Prompt — Skip the images; return every entry exactly.

Spatial object tracking data
BEGIN
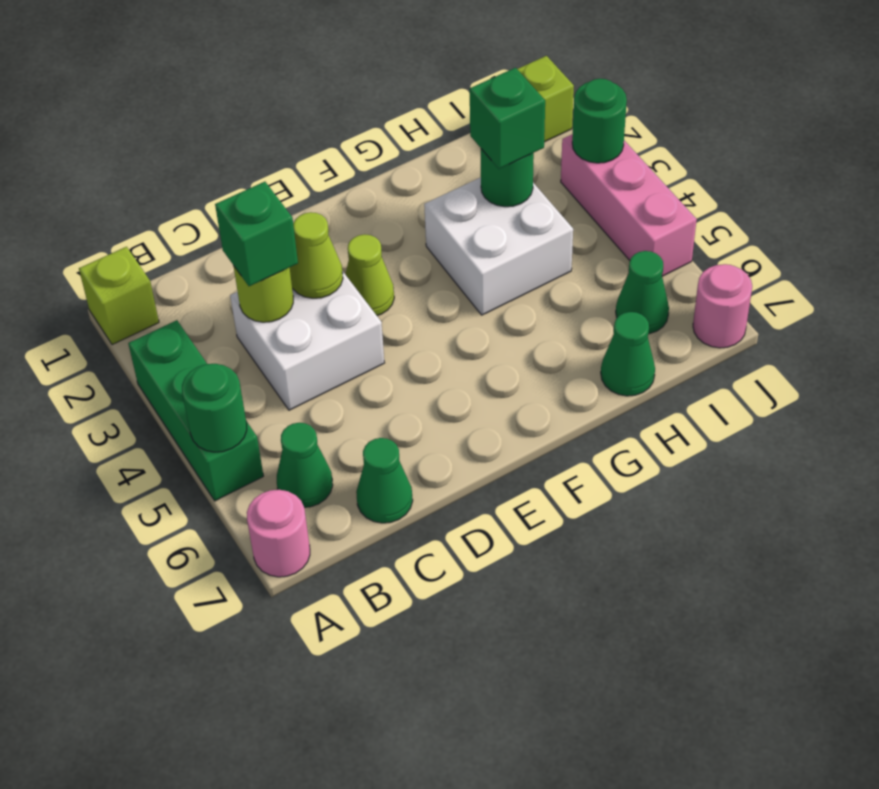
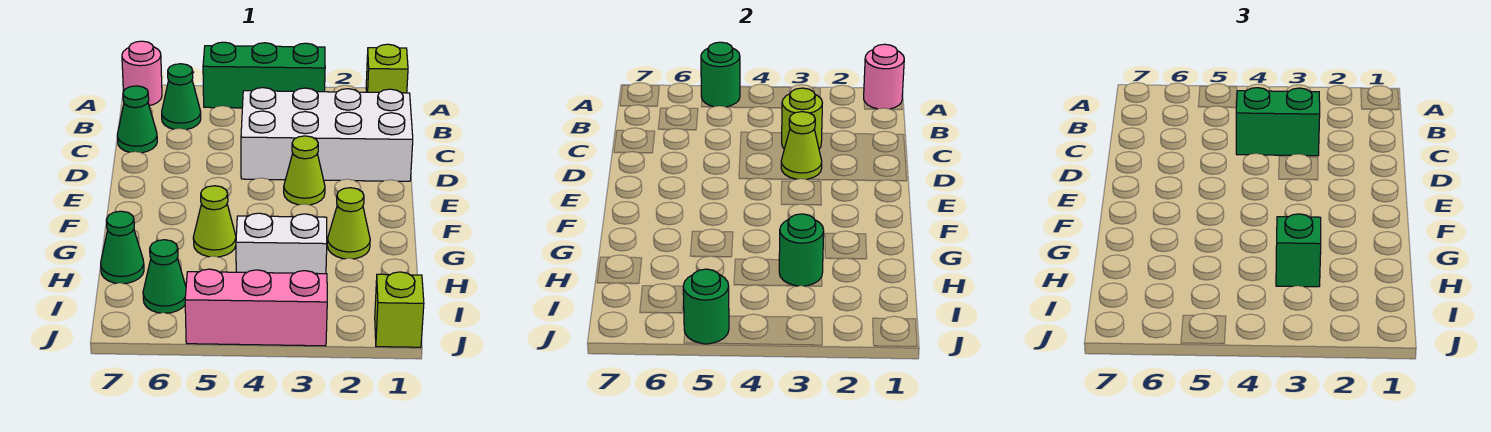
white brick C3:D4 level 1 -> white brick C1:D4 level 1
green brick C3 level 3 -> green brick C3:C4 level 3
none -> lime cone G2 level 1
white brick G3:H4 level 1 -> white brick H3:H4 level 1
none -> lime cone G5 level 1
green round brick J3 level 2 -> green round brick J5 level 2
pink round brick J7 level 1 -> pink round brick A1 level 2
END
Answer area —
white brick C3:D4 level 1 -> white brick C1:D4 level 1
green brick C3 level 3 -> green brick C3:C4 level 3
none -> lime cone G2 level 1
white brick G3:H4 level 1 -> white brick H3:H4 level 1
none -> lime cone G5 level 1
green round brick J3 level 2 -> green round brick J5 level 2
pink round brick J7 level 1 -> pink round brick A1 level 2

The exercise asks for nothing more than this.